# WHAT YOU NEED TO DO:
Give back the records below exactly, every one, with no pictures.

SUPPLIED ENTRIES: Begin

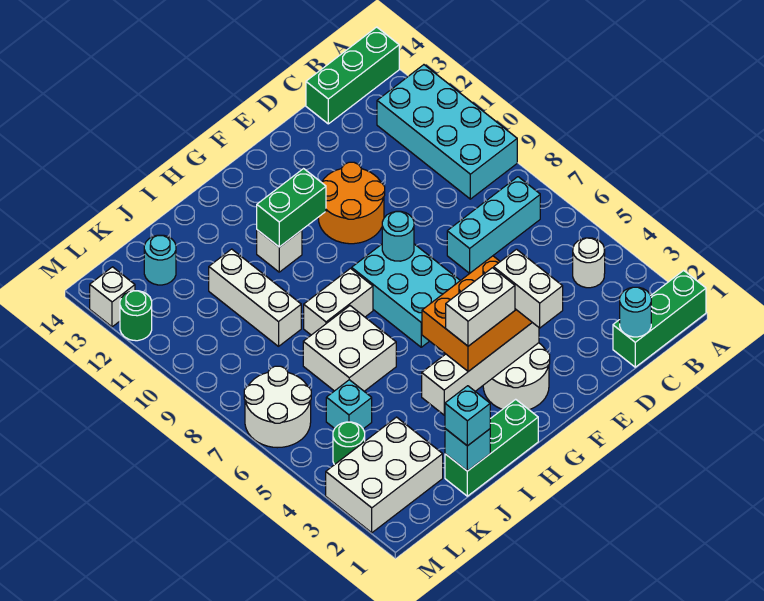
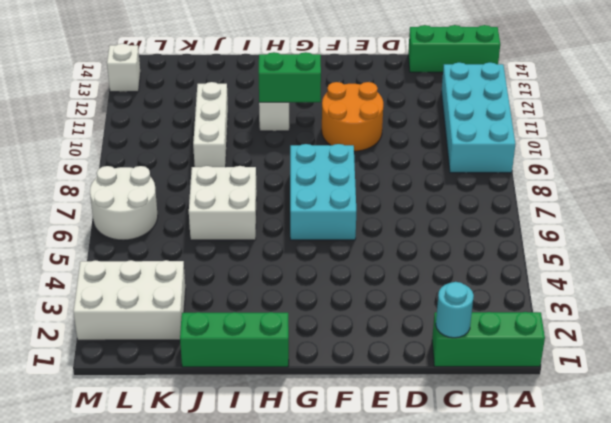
none -> white round brick B4 level 1
none -> cyan brick B7:D7 level 1
none -> white round brick F2:G3 level 1

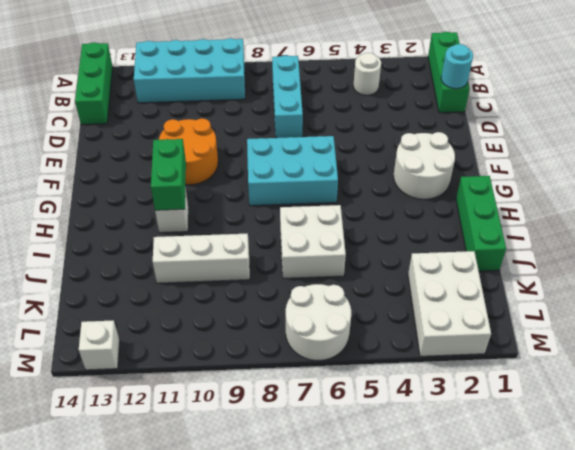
none -> white brick H8:I8 level 1
none -> cyan brick K5 level 1
none -> cyan round brick K13 level 1

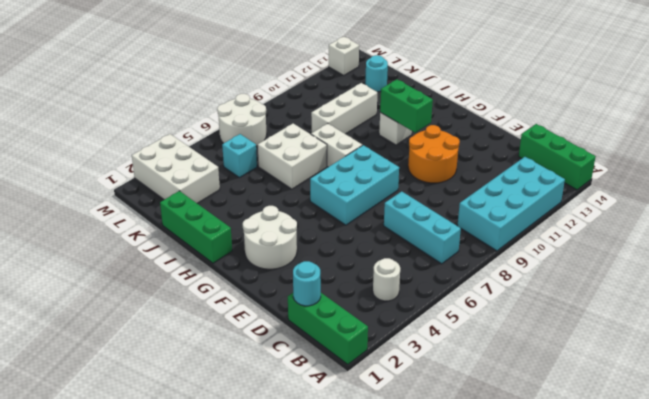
none -> green round brick L4 level 1
none -> green round brick M12 level 1
none -> white brick F3:I3 level 2

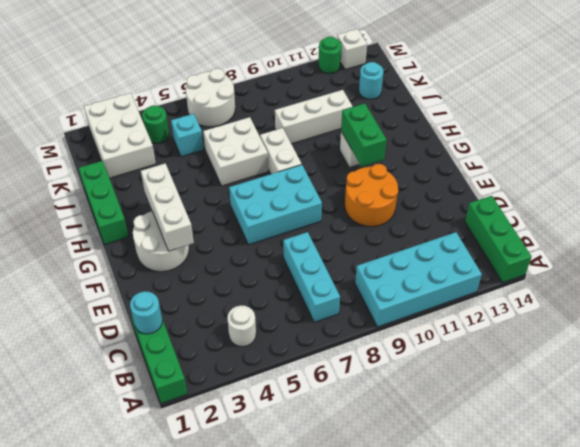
white brick F3:H3 level 2 -> white brick F3:I3 level 2
none -> cyan round brick F8 level 2
none -> cyan brick J1 level 2
none -> orange brick F3:H4 level 3

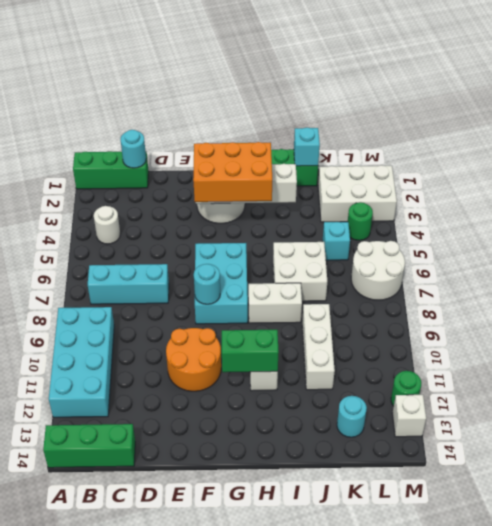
none -> cyan brick J1 level 3
none -> white brick F2:F3 level 4
none -> white brick G3:H3 level 4

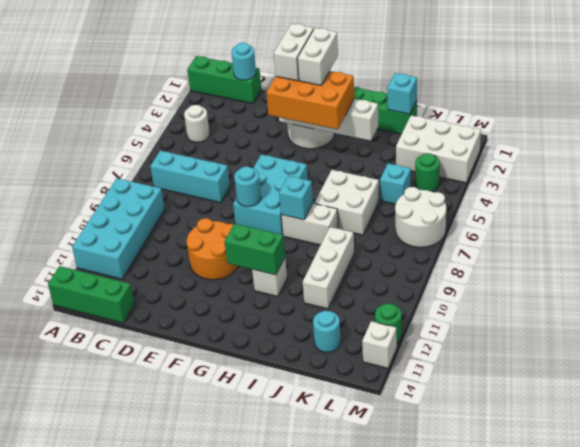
white brick G2:G3 level 4 -> white brick G3:H3 level 4
cyan brick H8 level 2 -> cyan brick J1 level 3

SUPPLIED ENTRIES: End

# ANSWER TO THIS EXERCISE:
none -> white round brick B4 level 1
none -> cyan brick B7:D7 level 1
none -> white round brick F2:G3 level 1

none -> white brick H8:I8 level 1
none -> cyan brick K5 level 1
none -> cyan round brick K13 level 1

none -> green round brick L4 level 1
none -> green round brick M12 level 1
none -> white brick F3:I3 level 2

white brick F3:H3 level 2 -> white brick F3:I3 level 2
none -> cyan round brick F8 level 2
none -> cyan brick J1 level 2
none -> orange brick F3:H4 level 3

none -> cyan brick J1 level 3
none -> white brick F2:F3 level 4
none -> white brick G3:H3 level 4

white brick G2:G3 level 4 -> white brick G3:H3 level 4
cyan brick H8 level 2 -> cyan brick J1 level 3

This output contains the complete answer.